Count the lines in the records that contain the word "different" and give only that number.

+++ Records provided +++

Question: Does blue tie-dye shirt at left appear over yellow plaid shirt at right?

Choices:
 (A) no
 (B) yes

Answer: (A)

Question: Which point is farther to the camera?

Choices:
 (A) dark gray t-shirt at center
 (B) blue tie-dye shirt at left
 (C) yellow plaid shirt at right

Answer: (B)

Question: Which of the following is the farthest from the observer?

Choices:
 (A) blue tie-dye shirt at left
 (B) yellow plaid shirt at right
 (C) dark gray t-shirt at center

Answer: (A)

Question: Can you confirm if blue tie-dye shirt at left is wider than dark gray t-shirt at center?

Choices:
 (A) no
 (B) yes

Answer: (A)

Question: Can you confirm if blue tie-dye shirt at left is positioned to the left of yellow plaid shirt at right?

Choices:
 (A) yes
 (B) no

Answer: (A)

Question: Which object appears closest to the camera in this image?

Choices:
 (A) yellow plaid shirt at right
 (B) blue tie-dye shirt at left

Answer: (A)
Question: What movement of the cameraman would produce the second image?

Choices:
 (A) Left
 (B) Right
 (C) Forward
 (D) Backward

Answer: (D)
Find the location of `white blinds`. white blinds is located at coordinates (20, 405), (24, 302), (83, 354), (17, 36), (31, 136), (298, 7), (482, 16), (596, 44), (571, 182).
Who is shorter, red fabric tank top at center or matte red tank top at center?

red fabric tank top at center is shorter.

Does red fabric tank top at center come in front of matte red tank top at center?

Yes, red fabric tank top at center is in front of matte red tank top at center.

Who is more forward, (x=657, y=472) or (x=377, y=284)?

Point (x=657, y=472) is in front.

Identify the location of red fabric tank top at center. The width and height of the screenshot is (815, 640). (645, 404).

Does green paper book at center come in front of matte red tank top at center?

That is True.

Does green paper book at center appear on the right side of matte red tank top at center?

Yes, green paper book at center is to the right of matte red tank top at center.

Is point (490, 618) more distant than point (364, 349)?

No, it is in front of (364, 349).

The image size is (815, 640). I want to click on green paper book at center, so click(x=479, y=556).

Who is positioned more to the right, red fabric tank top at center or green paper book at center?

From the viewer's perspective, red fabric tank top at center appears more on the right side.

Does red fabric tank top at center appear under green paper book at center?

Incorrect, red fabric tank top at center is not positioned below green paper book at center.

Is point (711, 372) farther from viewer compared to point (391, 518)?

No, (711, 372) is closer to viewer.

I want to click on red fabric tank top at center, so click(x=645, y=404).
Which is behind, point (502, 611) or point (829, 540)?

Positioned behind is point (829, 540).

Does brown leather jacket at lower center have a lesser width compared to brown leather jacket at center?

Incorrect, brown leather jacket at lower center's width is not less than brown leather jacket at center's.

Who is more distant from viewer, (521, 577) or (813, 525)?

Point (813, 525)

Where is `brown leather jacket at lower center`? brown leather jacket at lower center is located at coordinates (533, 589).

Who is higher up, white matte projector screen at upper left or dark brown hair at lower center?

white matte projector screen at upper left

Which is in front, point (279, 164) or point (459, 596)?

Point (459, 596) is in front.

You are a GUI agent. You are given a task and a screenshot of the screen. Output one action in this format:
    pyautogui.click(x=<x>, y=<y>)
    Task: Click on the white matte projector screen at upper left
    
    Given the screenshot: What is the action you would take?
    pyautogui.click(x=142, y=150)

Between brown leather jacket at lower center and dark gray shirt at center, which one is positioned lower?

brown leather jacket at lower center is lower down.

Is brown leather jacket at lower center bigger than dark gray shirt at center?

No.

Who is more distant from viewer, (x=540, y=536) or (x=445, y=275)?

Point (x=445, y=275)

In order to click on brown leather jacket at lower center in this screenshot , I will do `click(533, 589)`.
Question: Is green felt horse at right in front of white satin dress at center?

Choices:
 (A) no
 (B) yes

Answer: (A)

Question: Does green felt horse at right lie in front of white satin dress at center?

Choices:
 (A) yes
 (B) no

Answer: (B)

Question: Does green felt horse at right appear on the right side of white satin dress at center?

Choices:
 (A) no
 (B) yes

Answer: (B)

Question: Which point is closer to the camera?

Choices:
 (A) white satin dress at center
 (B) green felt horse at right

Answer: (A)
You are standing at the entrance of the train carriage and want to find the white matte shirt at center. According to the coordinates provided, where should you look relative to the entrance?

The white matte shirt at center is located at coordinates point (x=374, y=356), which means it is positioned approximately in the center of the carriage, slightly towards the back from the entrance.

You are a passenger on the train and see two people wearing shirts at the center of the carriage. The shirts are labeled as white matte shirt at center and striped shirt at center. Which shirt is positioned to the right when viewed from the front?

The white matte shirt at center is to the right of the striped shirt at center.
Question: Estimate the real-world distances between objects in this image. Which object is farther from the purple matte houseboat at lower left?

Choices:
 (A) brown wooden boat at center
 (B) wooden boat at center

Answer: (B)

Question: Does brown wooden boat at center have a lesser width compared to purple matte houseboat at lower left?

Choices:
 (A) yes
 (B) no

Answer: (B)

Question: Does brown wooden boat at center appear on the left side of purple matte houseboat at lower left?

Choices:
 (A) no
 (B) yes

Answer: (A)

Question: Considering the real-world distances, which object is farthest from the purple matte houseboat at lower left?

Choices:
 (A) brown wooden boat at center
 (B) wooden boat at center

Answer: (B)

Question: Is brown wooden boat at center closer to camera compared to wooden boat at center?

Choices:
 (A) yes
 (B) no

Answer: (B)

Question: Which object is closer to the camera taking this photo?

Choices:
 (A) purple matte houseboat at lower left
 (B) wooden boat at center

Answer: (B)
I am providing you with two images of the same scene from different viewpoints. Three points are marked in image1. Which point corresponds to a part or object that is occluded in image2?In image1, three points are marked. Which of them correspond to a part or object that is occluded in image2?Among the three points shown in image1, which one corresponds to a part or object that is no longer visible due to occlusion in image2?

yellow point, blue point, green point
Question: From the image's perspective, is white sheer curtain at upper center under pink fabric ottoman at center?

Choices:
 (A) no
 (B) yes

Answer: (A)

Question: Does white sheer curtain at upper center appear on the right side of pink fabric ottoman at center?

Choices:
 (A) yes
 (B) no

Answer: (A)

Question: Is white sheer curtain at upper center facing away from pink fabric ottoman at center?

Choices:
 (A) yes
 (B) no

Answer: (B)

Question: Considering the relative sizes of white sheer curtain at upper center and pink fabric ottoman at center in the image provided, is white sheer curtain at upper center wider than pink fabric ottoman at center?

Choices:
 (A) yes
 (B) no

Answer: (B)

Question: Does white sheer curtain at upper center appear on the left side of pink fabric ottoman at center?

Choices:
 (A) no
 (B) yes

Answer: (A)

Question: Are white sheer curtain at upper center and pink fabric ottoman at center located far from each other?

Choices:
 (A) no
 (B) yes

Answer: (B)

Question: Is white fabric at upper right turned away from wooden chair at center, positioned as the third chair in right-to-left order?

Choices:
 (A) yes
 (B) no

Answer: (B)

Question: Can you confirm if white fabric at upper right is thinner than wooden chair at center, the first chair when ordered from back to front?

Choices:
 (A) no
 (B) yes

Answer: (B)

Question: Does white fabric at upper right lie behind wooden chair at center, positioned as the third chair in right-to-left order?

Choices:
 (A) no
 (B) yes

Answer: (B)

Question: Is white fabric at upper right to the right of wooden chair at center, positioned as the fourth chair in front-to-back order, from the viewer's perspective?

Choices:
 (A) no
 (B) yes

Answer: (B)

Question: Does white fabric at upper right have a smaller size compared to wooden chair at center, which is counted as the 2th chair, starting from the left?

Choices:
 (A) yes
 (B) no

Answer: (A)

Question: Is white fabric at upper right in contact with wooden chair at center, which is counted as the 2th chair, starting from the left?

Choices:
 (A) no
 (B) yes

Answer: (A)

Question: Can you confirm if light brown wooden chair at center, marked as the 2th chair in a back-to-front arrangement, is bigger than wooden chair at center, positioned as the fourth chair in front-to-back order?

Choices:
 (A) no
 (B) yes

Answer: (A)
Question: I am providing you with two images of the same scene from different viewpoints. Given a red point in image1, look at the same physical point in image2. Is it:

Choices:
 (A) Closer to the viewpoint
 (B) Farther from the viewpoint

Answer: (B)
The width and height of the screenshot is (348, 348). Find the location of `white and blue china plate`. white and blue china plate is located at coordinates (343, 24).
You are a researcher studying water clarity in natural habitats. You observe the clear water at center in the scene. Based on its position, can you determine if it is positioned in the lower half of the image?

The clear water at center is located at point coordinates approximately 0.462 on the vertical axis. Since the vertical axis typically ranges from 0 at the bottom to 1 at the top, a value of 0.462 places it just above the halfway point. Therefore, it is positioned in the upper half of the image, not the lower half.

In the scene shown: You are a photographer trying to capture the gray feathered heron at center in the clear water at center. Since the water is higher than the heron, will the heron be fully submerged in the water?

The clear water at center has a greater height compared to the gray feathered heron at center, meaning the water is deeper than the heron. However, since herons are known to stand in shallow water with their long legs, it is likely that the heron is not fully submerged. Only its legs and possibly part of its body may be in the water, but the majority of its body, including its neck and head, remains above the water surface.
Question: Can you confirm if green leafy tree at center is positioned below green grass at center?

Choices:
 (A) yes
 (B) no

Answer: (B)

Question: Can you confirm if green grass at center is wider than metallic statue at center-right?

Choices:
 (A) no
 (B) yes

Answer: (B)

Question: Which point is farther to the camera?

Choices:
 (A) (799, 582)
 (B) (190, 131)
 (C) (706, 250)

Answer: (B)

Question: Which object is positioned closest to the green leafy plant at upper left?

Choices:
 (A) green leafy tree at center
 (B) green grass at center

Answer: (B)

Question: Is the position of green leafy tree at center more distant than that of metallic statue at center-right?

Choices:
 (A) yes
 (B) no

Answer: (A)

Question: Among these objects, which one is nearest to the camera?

+++

### Answer space
2